**WHAT NEEDS TO BE DONE**
Your answer should hold all lines of the entries that include the word "lime".

**GIVEN INFORMATION**
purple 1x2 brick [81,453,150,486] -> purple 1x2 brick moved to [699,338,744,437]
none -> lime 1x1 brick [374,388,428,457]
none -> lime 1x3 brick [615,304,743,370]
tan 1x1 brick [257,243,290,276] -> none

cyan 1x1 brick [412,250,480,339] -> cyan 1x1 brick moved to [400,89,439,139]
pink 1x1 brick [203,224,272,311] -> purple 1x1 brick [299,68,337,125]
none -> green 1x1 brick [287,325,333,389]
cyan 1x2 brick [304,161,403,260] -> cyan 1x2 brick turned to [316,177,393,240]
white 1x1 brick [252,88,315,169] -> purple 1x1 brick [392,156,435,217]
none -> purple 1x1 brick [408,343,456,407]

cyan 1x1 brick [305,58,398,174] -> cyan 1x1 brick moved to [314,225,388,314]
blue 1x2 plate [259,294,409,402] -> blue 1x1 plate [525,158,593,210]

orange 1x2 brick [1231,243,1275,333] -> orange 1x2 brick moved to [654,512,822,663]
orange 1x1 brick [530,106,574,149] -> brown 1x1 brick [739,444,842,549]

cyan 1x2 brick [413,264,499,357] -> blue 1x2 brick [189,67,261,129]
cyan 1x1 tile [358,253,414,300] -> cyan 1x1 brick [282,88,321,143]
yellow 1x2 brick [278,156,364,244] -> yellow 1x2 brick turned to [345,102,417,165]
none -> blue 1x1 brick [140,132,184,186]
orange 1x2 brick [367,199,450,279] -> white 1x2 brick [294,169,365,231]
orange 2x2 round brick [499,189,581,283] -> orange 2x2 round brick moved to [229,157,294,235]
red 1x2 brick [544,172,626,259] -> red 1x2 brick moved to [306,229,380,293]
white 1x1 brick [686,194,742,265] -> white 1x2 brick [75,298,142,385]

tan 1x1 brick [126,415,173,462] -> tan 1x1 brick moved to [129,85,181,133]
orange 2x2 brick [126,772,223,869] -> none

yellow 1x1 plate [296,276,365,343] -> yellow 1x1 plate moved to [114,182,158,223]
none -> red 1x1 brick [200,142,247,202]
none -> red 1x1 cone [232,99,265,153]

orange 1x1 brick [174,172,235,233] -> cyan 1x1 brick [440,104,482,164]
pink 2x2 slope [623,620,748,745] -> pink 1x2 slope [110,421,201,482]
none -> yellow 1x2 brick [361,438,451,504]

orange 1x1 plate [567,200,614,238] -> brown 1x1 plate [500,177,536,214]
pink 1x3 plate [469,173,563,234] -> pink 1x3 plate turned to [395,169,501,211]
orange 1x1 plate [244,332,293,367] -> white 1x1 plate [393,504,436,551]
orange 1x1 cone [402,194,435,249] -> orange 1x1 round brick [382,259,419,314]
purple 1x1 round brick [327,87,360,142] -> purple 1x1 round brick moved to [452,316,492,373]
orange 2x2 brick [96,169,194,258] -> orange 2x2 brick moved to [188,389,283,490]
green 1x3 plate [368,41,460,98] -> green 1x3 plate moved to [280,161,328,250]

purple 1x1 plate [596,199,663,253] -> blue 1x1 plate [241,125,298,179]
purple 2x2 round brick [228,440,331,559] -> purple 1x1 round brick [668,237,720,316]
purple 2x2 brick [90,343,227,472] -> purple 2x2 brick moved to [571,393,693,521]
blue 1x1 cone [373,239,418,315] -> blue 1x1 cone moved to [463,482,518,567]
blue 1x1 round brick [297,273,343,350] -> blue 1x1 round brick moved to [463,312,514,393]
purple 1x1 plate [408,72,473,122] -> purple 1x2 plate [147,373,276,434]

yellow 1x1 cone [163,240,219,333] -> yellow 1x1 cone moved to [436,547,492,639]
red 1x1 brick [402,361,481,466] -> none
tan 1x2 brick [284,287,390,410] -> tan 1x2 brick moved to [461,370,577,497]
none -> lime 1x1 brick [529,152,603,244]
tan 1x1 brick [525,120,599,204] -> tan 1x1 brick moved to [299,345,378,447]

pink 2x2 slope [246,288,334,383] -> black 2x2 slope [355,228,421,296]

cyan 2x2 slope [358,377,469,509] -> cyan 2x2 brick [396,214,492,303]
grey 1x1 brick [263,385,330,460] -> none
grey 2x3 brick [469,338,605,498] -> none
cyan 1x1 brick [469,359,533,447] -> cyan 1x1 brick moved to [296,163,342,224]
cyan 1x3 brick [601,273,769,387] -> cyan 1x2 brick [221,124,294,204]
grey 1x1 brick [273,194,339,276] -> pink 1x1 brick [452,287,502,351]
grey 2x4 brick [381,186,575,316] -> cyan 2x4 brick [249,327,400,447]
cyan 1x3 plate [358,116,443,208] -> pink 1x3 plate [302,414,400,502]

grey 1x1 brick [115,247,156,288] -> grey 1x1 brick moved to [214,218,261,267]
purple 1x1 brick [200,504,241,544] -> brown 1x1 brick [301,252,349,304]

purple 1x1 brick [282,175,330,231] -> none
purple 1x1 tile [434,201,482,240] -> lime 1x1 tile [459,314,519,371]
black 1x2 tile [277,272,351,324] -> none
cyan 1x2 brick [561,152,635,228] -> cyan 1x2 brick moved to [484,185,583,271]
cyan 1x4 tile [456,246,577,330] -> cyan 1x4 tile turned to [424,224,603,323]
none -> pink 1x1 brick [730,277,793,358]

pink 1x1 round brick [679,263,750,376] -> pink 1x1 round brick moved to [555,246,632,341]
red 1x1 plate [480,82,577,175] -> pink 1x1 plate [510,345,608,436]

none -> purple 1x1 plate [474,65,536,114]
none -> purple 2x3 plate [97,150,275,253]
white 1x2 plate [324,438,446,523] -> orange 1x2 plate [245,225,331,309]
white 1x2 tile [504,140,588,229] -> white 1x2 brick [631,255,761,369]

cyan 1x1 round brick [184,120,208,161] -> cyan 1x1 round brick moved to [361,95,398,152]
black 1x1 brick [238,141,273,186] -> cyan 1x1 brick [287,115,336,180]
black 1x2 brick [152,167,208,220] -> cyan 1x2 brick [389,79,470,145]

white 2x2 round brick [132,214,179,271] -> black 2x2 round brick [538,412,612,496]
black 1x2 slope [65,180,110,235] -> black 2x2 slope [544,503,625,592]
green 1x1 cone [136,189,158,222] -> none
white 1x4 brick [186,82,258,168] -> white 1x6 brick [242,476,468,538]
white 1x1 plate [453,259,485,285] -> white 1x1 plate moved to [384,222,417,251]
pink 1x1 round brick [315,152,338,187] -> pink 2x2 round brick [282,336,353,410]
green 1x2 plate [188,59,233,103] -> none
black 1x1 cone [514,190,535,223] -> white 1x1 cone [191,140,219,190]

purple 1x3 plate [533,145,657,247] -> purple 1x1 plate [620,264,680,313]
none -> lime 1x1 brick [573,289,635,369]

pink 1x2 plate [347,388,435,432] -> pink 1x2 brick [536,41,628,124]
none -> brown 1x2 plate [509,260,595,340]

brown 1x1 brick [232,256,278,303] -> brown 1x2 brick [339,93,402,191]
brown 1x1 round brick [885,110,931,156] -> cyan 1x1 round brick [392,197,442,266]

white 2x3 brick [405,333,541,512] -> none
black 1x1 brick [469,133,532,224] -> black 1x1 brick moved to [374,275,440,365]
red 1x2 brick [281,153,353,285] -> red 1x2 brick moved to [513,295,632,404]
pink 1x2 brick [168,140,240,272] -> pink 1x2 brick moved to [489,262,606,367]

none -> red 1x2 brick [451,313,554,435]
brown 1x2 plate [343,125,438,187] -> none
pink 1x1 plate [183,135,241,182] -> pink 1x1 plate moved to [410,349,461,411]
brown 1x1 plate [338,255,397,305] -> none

**SOLUTION FOR THIS PROBLEM**
none -> lime 1x1 brick [374,388,428,457]
none -> lime 1x3 brick [615,304,743,370]
none -> lime 1x1 brick [529,152,603,244]
purple 1x1 tile [434,201,482,240] -> lime 1x1 tile [459,314,519,371]
none -> lime 1x1 brick [573,289,635,369]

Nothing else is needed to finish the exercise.